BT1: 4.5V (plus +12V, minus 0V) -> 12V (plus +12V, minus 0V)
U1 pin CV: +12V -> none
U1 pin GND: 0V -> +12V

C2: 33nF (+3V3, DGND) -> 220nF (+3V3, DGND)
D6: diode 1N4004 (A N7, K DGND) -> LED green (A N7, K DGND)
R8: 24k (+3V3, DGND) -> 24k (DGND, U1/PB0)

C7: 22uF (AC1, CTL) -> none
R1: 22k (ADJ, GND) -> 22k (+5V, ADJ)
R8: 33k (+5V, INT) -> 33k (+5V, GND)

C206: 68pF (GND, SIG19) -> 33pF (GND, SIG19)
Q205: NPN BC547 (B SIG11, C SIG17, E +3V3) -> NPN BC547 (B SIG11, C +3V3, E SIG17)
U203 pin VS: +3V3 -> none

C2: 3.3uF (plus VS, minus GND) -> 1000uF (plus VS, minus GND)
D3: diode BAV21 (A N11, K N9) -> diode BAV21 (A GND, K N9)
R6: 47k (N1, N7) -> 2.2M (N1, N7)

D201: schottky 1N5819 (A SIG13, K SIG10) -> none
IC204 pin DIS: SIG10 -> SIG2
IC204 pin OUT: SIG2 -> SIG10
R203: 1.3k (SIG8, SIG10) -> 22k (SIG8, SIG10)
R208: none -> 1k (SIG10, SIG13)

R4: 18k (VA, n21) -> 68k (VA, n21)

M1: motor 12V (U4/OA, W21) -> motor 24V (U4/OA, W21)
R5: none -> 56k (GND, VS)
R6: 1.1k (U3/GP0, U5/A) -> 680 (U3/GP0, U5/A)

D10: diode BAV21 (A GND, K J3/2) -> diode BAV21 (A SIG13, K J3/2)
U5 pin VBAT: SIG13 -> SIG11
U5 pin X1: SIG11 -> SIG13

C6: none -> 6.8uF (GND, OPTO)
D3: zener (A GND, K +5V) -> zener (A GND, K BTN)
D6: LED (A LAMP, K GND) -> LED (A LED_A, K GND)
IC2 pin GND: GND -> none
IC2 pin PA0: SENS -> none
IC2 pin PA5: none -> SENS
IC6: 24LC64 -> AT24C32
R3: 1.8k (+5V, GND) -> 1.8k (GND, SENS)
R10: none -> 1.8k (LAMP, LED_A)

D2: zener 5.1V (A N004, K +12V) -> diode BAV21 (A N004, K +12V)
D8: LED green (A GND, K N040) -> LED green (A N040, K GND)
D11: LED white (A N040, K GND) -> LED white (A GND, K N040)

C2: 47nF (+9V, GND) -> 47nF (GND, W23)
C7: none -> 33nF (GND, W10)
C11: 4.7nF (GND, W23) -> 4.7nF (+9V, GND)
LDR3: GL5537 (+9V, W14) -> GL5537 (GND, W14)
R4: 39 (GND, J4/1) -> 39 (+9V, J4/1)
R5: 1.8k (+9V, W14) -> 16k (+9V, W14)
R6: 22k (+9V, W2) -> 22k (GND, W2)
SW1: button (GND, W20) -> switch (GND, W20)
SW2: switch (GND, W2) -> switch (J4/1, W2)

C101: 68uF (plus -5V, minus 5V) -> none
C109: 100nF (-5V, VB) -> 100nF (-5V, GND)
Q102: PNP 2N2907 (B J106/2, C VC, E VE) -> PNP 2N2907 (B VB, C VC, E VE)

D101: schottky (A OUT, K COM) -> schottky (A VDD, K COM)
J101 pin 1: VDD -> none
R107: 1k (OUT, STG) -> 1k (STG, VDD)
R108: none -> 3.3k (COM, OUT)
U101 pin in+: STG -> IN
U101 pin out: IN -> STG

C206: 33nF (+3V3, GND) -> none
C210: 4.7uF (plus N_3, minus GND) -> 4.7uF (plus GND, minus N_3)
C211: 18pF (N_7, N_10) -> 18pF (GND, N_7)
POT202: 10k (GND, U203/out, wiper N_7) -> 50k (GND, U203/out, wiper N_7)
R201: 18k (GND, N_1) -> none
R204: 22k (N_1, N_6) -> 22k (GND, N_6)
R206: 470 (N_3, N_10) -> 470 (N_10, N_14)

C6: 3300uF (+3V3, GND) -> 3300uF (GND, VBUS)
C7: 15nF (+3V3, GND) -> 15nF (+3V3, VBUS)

### Your instructions
Produce the entries again, character for character.

### Result of the task
BT1: 4.5V (plus +12V, minus 0V) -> 12V (plus +12V, minus 0V)
U1 pin CV: +12V -> none
U1 pin GND: 0V -> +12V

C2: 33nF (+3V3, DGND) -> 220nF (+3V3, DGND)
D6: diode 1N4004 (A N7, K DGND) -> LED green (A N7, K DGND)
R8: 24k (+3V3, DGND) -> 24k (DGND, U1/PB0)

C7: 22uF (AC1, CTL) -> none
R1: 22k (ADJ, GND) -> 22k (+5V, ADJ)
R8: 33k (+5V, INT) -> 33k (+5V, GND)

C206: 68pF (GND, SIG19) -> 33pF (GND, SIG19)
Q205: NPN BC547 (B SIG11, C SIG17, E +3V3) -> NPN BC547 (B SIG11, C +3V3, E SIG17)
U203 pin VS: +3V3 -> none

C2: 3.3uF (plus VS, minus GND) -> 1000uF (plus VS, minus GND)
D3: diode BAV21 (A N11, K N9) -> diode BAV21 (A GND, K N9)
R6: 47k (N1, N7) -> 2.2M (N1, N7)

D201: schottky 1N5819 (A SIG13, K SIG10) -> none
IC204 pin DIS: SIG10 -> SIG2
IC204 pin OUT: SIG2 -> SIG10
R203: 1.3k (SIG8, SIG10) -> 22k (SIG8, SIG10)
R208: none -> 1k (SIG10, SIG13)

R4: 18k (VA, n21) -> 68k (VA, n21)

M1: motor 12V (U4/OA, W21) -> motor 24V (U4/OA, W21)
R5: none -> 56k (GND, VS)
R6: 1.1k (U3/GP0, U5/A) -> 680 (U3/GP0, U5/A)

D10: diode BAV21 (A GND, K J3/2) -> diode BAV21 (A SIG13, K J3/2)
U5 pin VBAT: SIG13 -> SIG11
U5 pin X1: SIG11 -> SIG13

C6: none -> 6.8uF (GND, OPTO)
D3: zener (A GND, K +5V) -> zener (A GND, K BTN)
D6: LED (A LAMP, K GND) -> LED (A LED_A, K GND)
IC2 pin GND: GND -> none
IC2 pin PA0: SENS -> none
IC2 pin PA5: none -> SENS
IC6: 24LC64 -> AT24C32
R3: 1.8k (+5V, GND) -> 1.8k (GND, SENS)
R10: none -> 1.8k (LAMP, LED_A)

D2: zener 5.1V (A N004, K +12V) -> diode BAV21 (A N004, K +12V)
D8: LED green (A GND, K N040) -> LED green (A N040, K GND)
D11: LED white (A N040, K GND) -> LED white (A GND, K N040)

C2: 47nF (+9V, GND) -> 47nF (GND, W23)
C7: none -> 33nF (GND, W10)
C11: 4.7nF (GND, W23) -> 4.7nF (+9V, GND)
LDR3: GL5537 (+9V, W14) -> GL5537 (GND, W14)
R4: 39 (GND, J4/1) -> 39 (+9V, J4/1)
R5: 1.8k (+9V, W14) -> 16k (+9V, W14)
R6: 22k (+9V, W2) -> 22k (GND, W2)
SW1: button (GND, W20) -> switch (GND, W20)
SW2: switch (GND, W2) -> switch (J4/1, W2)

C101: 68uF (plus -5V, minus 5V) -> none
C109: 100nF (-5V, VB) -> 100nF (-5V, GND)
Q102: PNP 2N2907 (B J106/2, C VC, E VE) -> PNP 2N2907 (B VB, C VC, E VE)

D101: schottky (A OUT, K COM) -> schottky (A VDD, K COM)
J101 pin 1: VDD -> none
R107: 1k (OUT, STG) -> 1k (STG, VDD)
R108: none -> 3.3k (COM, OUT)
U101 pin in+: STG -> IN
U101 pin out: IN -> STG

C206: 33nF (+3V3, GND) -> none
C210: 4.7uF (plus N_3, minus GND) -> 4.7uF (plus GND, minus N_3)
C211: 18pF (N_7, N_10) -> 18pF (GND, N_7)
POT202: 10k (GND, U203/out, wiper N_7) -> 50k (GND, U203/out, wiper N_7)
R201: 18k (GND, N_1) -> none
R204: 22k (N_1, N_6) -> 22k (GND, N_6)
R206: 470 (N_3, N_10) -> 470 (N_10, N_14)

C6: 3300uF (+3V3, GND) -> 3300uF (GND, VBUS)
C7: 15nF (+3V3, GND) -> 15nF (+3V3, VBUS)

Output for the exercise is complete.